> _Task description_: Reproduce exactly only the lines from the line that holds "red L-shape: (61, 262) -> (73, 254), moved" to the line that holds "brown cross: (105, 39) -> (94, 39), moved", inclusive, in the listing below, and please leave out every picture.

START Source records

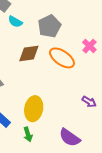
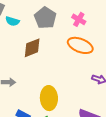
pink cross: (89, 46) -> (79, 19), moved
orange ellipse: (62, 58) -> (80, 45), moved

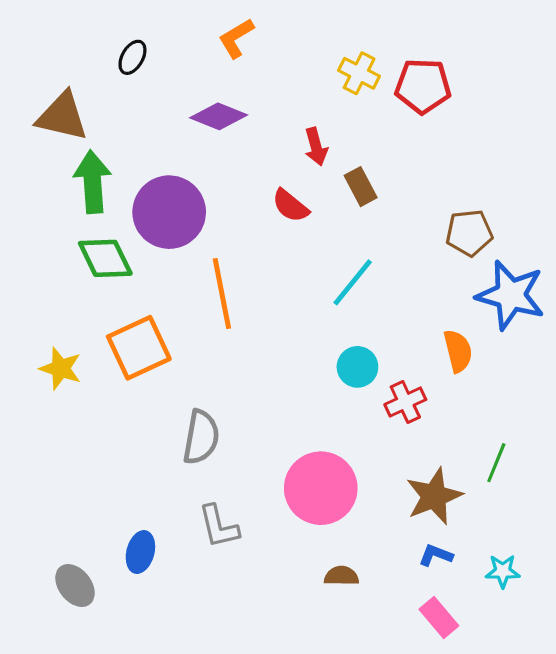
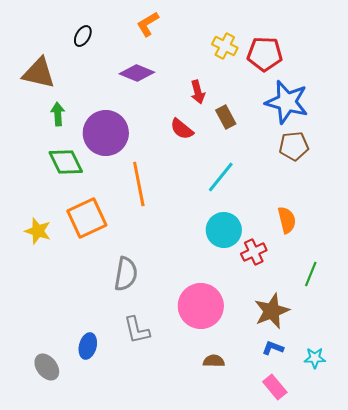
green arrow: (93, 182) -> (58, 114), size x0.6
blue star: (511, 295) -> (287, 102), moved
cyan circle: (357, 367) -> (224, 230), size x1.4
green line: (496, 463) -> (311, 274), moved

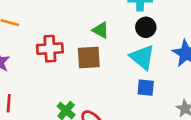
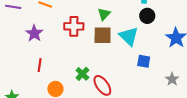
green triangle: (101, 30) -> (104, 14), moved, turned 40
cyan triangle: (142, 57) -> (129, 36), moved

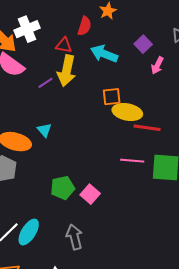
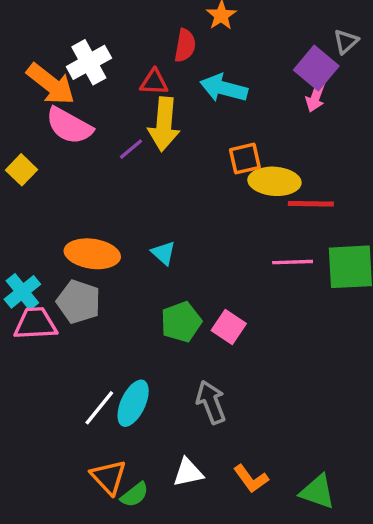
purple square: (143, 44) -> (316, 68), moved, size x1.4
cyan triangle: (44, 130) -> (163, 253), moved

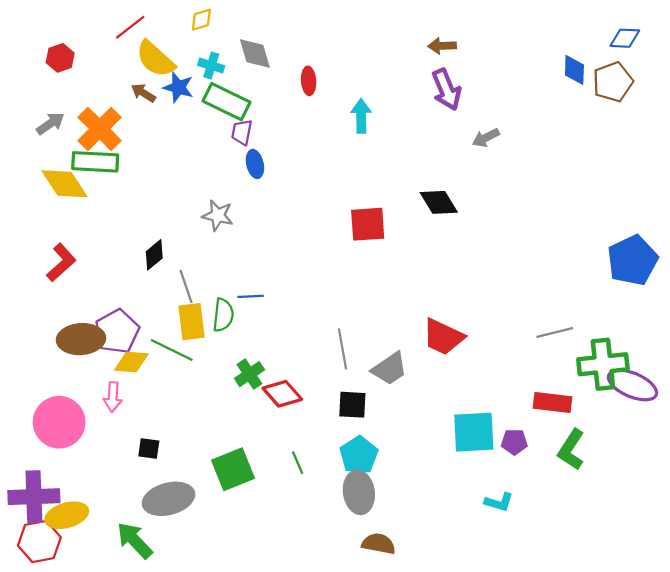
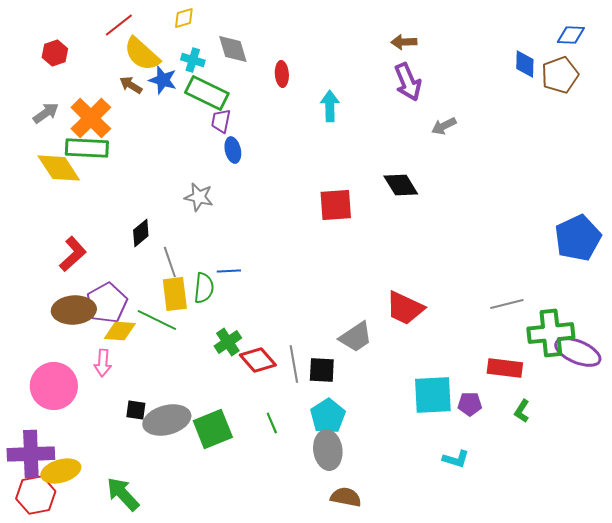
red L-shape: (61, 262) -> (73, 254), moved
gray line: (342, 349) -> (294, 364), moved
green L-shape: (571, 450) -> (522, 411), size x0.6
gray ellipse: (169, 499) -> (167, 420), moved

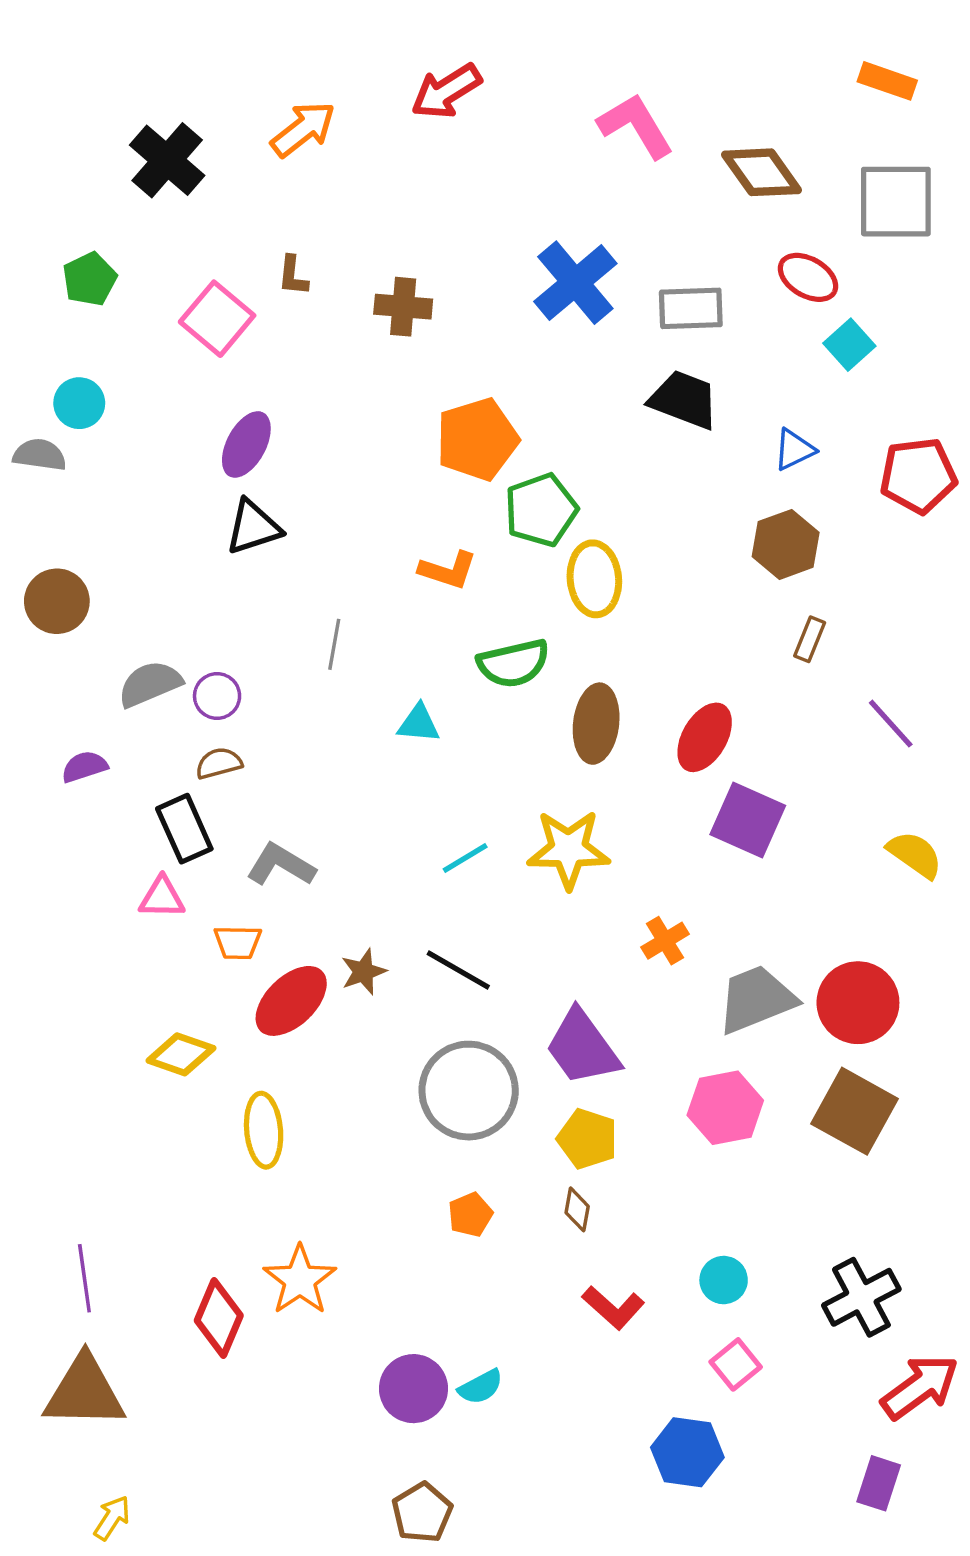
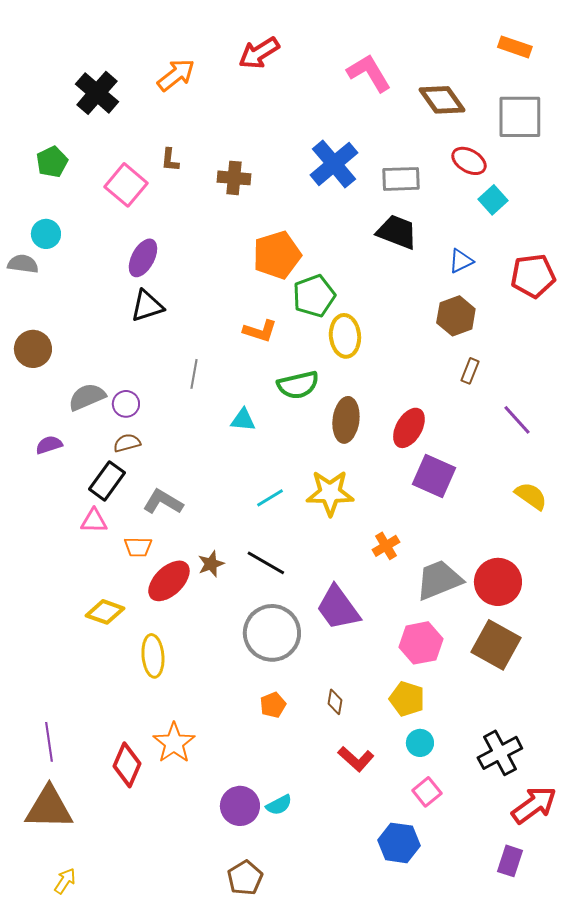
black rectangle: (184, 829) -> (107, 481), turned 60
yellow pentagon: (587, 1139) -> (407, 699), moved

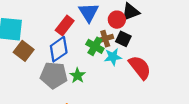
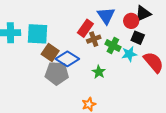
brown cross: (105, 39) -> (94, 39), moved
blue diamond: (59, 49) -> (67, 59), moved, turned 70
gray pentagon: (54, 75) -> (57, 73), moved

END Source records

> _Result of the task_:
red L-shape: (61, 262) -> (73, 254), moved
gray line: (342, 349) -> (294, 364), moved
green L-shape: (571, 450) -> (522, 411), size x0.6
gray ellipse: (169, 499) -> (167, 420), moved

black rectangle: (184, 829) -> (107, 481), turned 60
yellow pentagon: (587, 1139) -> (407, 699), moved

brown cross: (105, 39) -> (94, 39), moved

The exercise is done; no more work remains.